WORK ORDER -> Once the line with "type=gone; before=JetBlackPaintbrush; pos1=428,370" is found in the entries below, print it and each following line exactly, stopping after the line with "after=BrownFishFigure; pos1=529,368; pos2=475,225"; print nothing else.
══ DATA SUPPLIED
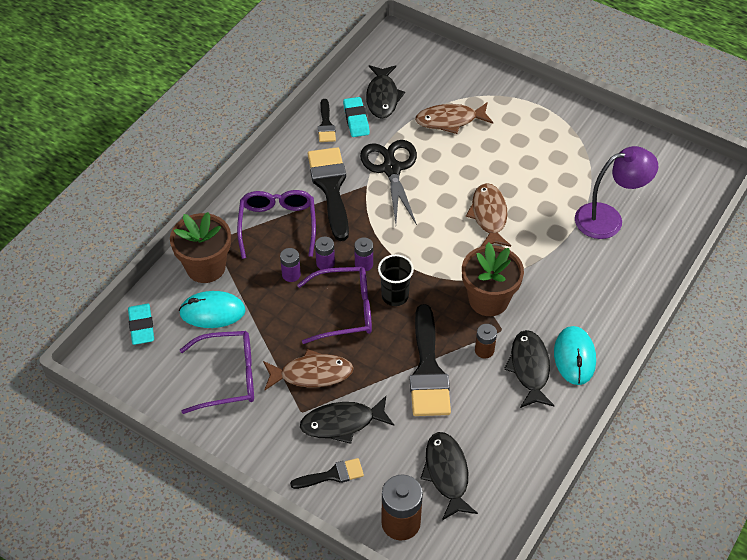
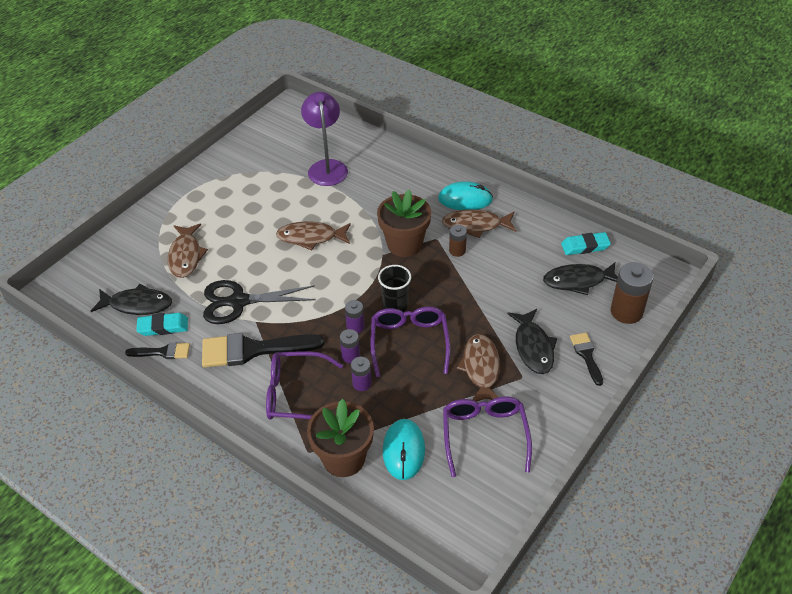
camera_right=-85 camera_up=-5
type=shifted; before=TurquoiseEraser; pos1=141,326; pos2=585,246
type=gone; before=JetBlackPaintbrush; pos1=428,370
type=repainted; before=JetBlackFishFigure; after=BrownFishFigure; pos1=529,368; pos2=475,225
════
══ DATA SUPPLIED
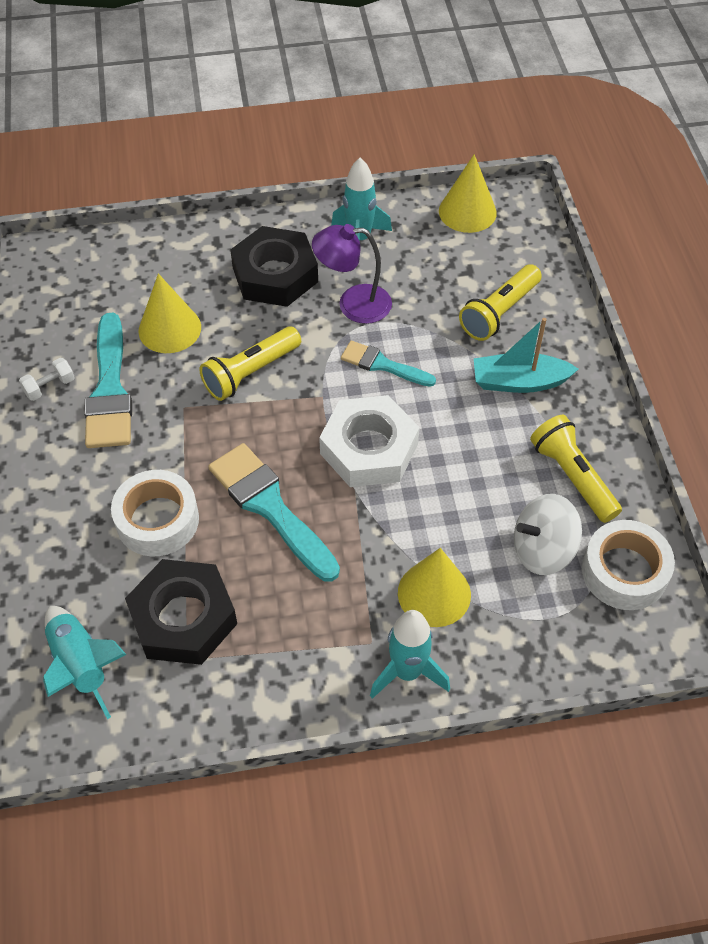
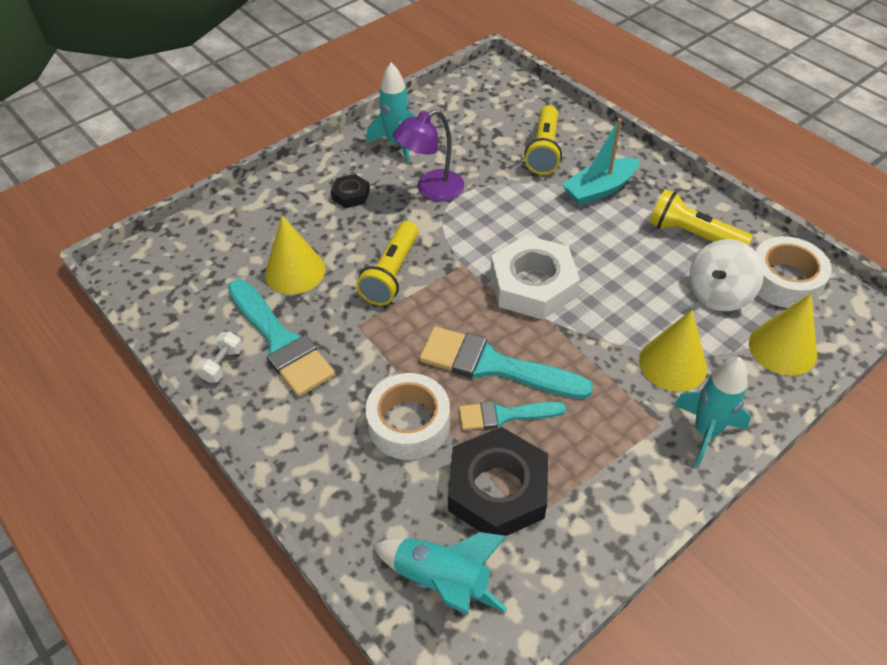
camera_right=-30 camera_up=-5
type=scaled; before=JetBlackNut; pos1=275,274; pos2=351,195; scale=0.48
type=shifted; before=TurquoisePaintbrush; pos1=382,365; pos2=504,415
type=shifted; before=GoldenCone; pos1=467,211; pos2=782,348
════
ANSWER ->
type=gone; before=JetBlackPaintbrush; pos1=428,370
type=repainted; before=JetBlackFishFigure; after=BrownFishFigure; pos1=529,368; pos2=475,225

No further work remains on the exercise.